▸ THE PROBLEM: Below are some entries. Return exactly the lines from the one with "red triangle: (133, 226)" through the final line, leaving out any pictures.

[Dataset records]

= Beginning of Section =

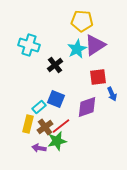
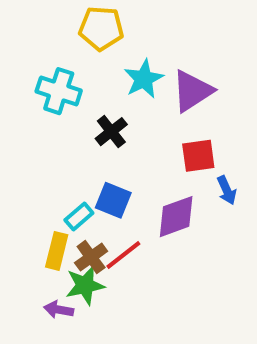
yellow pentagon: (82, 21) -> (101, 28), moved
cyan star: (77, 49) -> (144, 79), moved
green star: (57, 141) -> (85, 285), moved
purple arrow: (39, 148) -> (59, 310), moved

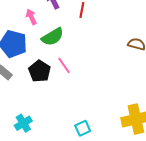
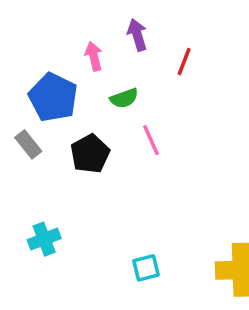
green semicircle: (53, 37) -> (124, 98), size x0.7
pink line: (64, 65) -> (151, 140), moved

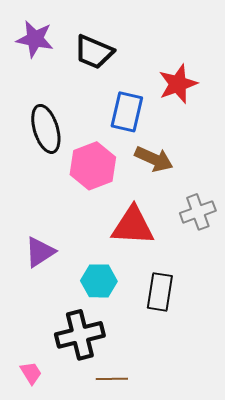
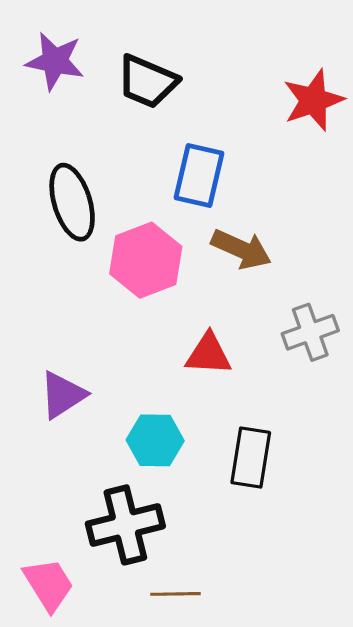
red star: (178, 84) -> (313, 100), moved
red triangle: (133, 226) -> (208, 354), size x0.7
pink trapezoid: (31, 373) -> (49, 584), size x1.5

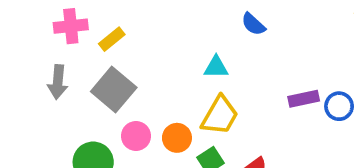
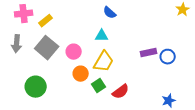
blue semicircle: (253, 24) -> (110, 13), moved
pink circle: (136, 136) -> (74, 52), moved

= End of Section =

▸ REPLY:
red triangle: (133, 226) -> (208, 354), size x0.7
pink trapezoid: (31, 373) -> (49, 584), size x1.5

blue semicircle: (253, 24) -> (110, 13), moved
pink circle: (136, 136) -> (74, 52), moved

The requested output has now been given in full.